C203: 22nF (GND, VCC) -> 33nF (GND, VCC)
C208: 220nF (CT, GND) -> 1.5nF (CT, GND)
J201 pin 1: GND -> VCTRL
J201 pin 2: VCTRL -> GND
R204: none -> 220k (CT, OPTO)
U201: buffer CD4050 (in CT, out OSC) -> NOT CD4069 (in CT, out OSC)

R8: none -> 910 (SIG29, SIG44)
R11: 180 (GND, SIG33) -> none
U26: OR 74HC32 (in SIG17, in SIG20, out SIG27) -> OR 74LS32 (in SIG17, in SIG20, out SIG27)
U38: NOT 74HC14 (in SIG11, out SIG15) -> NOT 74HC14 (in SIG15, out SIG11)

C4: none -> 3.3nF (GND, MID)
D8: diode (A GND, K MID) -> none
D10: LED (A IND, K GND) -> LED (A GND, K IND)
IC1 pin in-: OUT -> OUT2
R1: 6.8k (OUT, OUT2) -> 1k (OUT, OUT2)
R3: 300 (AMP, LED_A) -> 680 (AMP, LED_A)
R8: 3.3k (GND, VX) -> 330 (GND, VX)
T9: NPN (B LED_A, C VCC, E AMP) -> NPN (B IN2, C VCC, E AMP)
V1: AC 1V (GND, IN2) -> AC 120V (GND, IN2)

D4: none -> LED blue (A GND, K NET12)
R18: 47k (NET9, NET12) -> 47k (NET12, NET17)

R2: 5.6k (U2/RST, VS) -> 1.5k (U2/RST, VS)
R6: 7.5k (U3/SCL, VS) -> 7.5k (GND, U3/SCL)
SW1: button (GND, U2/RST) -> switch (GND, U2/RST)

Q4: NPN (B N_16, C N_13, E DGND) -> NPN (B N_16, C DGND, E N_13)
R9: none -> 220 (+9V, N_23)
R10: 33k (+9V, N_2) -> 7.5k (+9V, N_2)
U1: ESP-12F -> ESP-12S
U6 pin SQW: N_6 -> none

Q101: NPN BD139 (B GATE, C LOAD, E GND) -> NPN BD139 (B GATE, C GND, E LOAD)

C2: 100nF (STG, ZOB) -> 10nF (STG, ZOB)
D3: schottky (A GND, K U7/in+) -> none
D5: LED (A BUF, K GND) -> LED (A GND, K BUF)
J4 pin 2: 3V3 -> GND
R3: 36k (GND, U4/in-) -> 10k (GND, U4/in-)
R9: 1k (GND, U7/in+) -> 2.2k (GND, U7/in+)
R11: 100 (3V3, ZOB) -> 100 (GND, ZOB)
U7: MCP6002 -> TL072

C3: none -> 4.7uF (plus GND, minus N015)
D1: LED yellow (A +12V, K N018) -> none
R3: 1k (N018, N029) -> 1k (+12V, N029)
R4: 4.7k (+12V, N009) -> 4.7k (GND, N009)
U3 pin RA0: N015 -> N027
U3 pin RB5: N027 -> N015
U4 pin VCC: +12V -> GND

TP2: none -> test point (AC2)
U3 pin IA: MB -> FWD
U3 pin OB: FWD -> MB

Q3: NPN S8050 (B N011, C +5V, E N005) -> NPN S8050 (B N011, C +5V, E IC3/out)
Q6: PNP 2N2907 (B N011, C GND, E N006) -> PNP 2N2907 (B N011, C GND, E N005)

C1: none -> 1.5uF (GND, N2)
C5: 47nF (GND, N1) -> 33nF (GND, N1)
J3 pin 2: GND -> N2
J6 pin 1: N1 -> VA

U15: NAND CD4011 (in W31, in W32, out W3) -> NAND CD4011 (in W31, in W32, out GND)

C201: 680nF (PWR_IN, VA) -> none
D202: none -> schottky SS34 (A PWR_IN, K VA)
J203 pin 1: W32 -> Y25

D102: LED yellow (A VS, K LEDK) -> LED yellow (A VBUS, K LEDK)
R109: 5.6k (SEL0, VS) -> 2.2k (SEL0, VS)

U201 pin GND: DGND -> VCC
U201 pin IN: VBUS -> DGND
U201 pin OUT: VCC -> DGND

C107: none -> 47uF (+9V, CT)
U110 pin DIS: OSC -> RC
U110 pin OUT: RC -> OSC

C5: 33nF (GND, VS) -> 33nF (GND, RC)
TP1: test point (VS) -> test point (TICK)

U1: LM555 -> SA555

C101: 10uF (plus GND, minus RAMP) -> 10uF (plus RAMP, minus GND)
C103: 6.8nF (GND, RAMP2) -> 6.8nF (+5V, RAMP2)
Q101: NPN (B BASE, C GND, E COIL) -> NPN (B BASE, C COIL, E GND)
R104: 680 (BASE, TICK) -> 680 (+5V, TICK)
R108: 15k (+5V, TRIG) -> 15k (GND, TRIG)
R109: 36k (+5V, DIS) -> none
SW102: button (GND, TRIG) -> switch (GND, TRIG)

Task brief :: Within the material above, output exactly the lines from the one with "U201 pin GND: DGND -> VCC" through the one with "Q101: NPN (B", end lines included, and nothing besides.

Response box ::
U201 pin GND: DGND -> VCC
U201 pin IN: VBUS -> DGND
U201 pin OUT: VCC -> DGND

C107: none -> 47uF (+9V, CT)
U110 pin DIS: OSC -> RC
U110 pin OUT: RC -> OSC

C5: 33nF (GND, VS) -> 33nF (GND, RC)
TP1: test point (VS) -> test point (TICK)

U1: LM555 -> SA555

C101: 10uF (plus GND, minus RAMP) -> 10uF (plus RAMP, minus GND)
C103: 6.8nF (GND, RAMP2) -> 6.8nF (+5V, RAMP2)
Q101: NPN (B BASE, C GND, E COIL) -> NPN (B BASE, C COIL, E GND)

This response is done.